The lines to copy run from the one containing "TFT pin CS: 6 -> 9" to the end of the listing. Please write them out exactly, minus the pictures.

** Data for processing **
○ ○ ○ ○

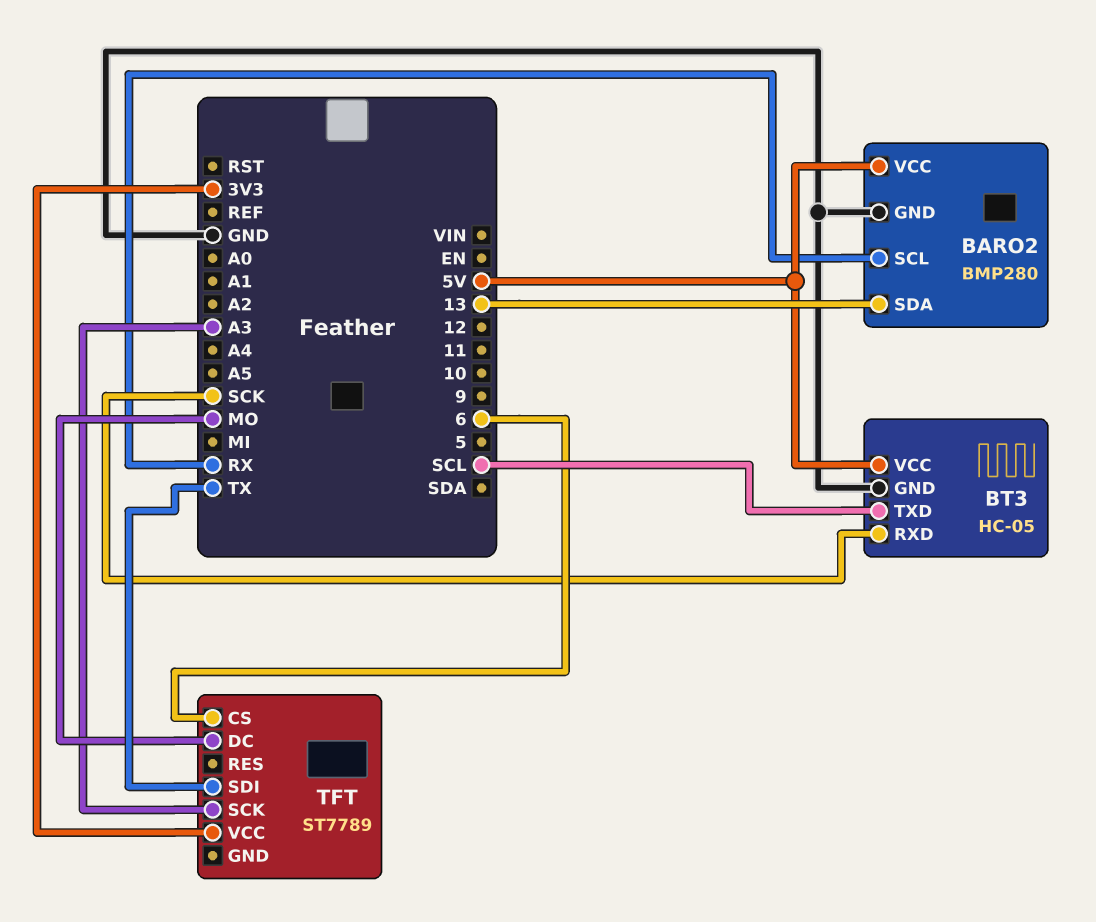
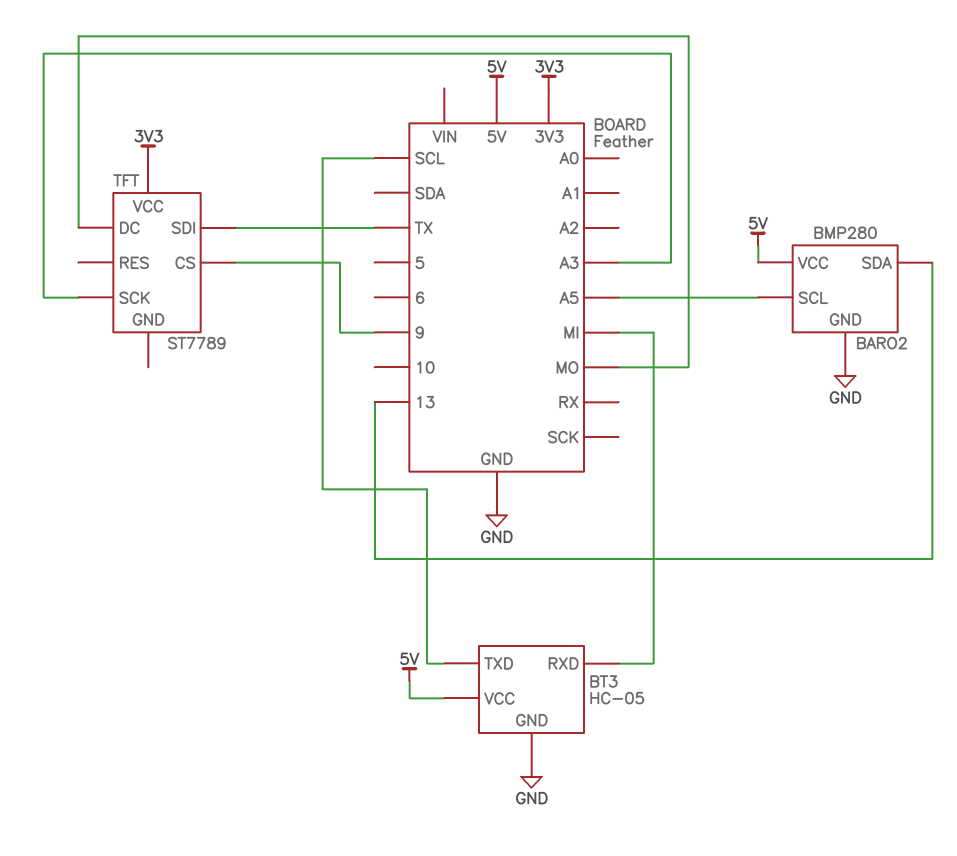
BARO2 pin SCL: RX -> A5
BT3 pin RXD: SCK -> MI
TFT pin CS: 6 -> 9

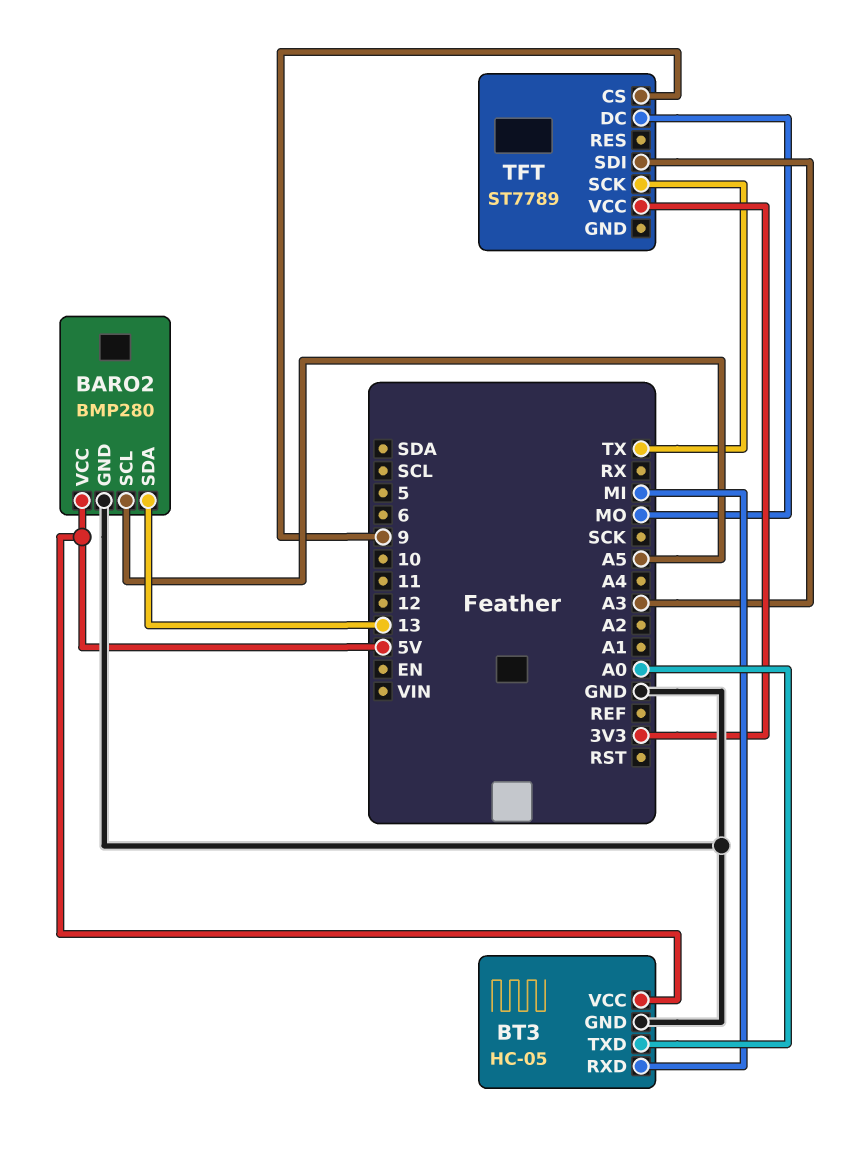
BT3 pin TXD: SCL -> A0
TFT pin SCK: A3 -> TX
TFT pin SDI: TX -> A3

○ ○ ○ ○

** Output **
TFT pin CS: 6 -> 9

BT3 pin TXD: SCL -> A0
TFT pin SCK: A3 -> TX
TFT pin SDI: TX -> A3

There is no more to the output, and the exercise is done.